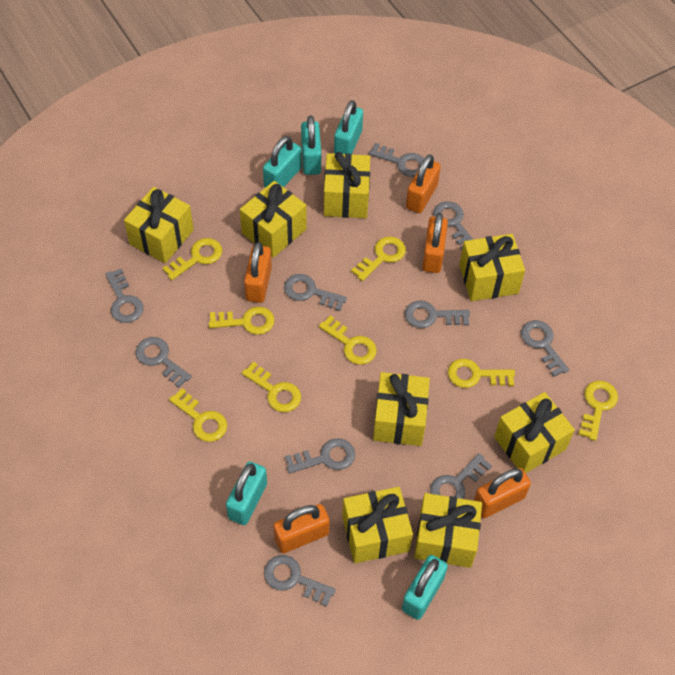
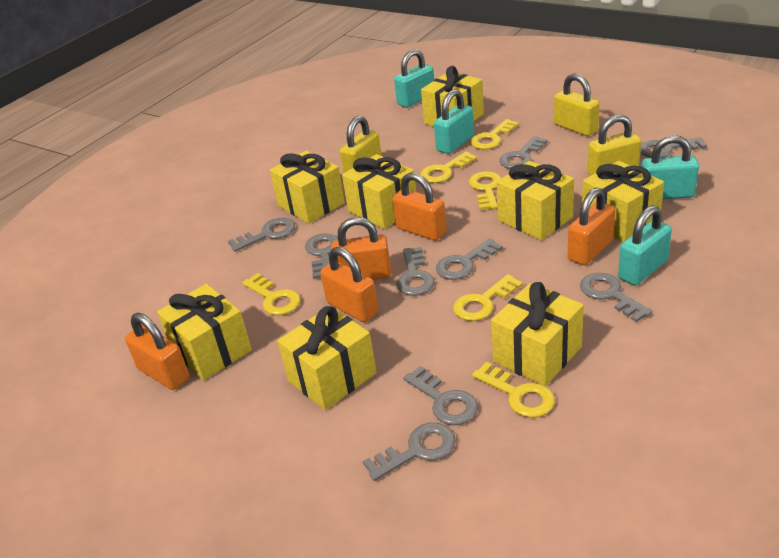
grey key: 10 -> 9
turquoise padlock: 5 -> 4
yellow key: 8 -> 6
yellow padlock: 0 -> 3

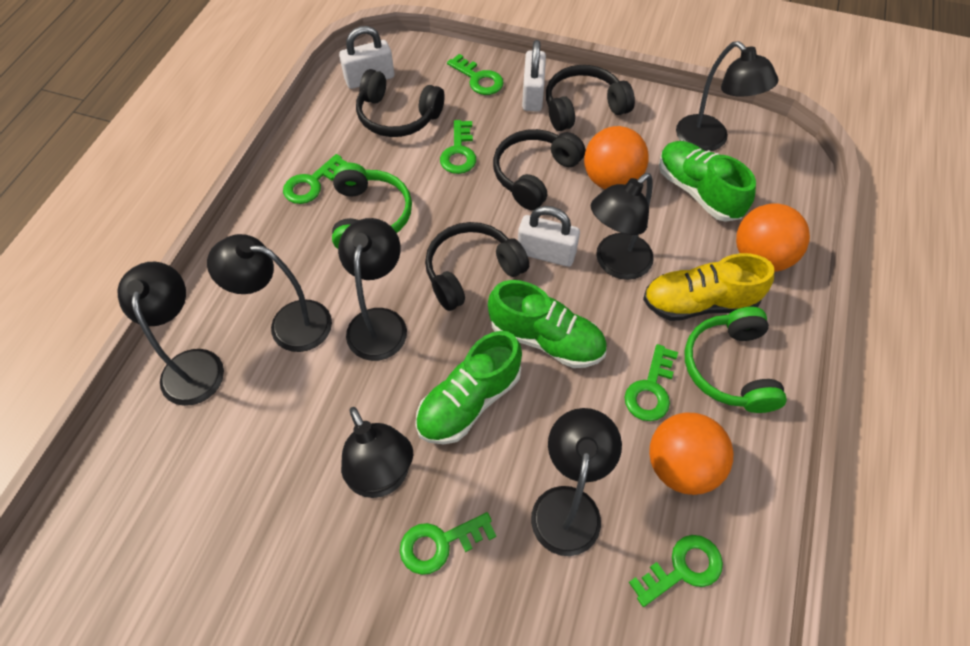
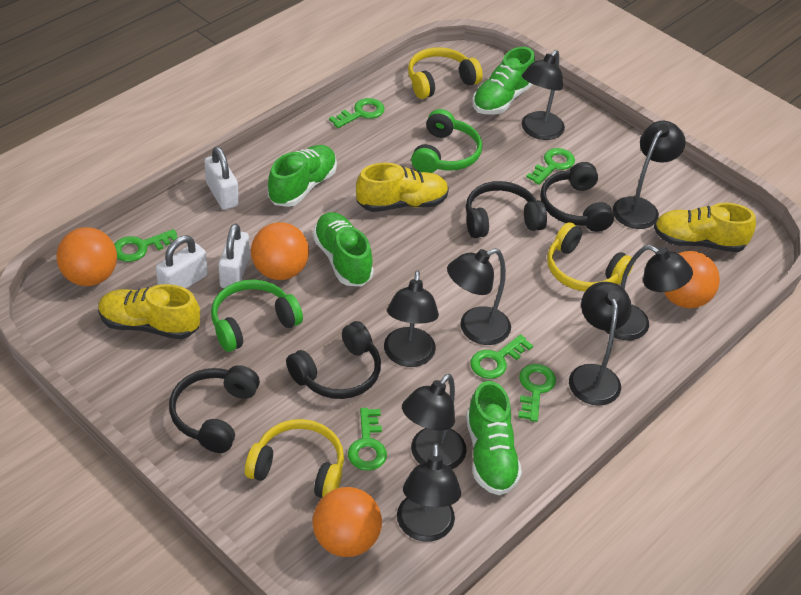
black lamp: 7 -> 8
green shoe: 3 -> 4
orange ball: 3 -> 4
yellow headphones: 0 -> 3
yellow shoe: 1 -> 3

▸ **What to do**
Your copy should hold exactly the lines from the one that contains "turquoise padlock: 5 -> 4" through the final line of the data, both ends included, and no pictures.

▸ **Written response**
turquoise padlock: 5 -> 4
yellow key: 8 -> 6
yellow padlock: 0 -> 3

black lamp: 7 -> 8
green shoe: 3 -> 4
orange ball: 3 -> 4
yellow headphones: 0 -> 3
yellow shoe: 1 -> 3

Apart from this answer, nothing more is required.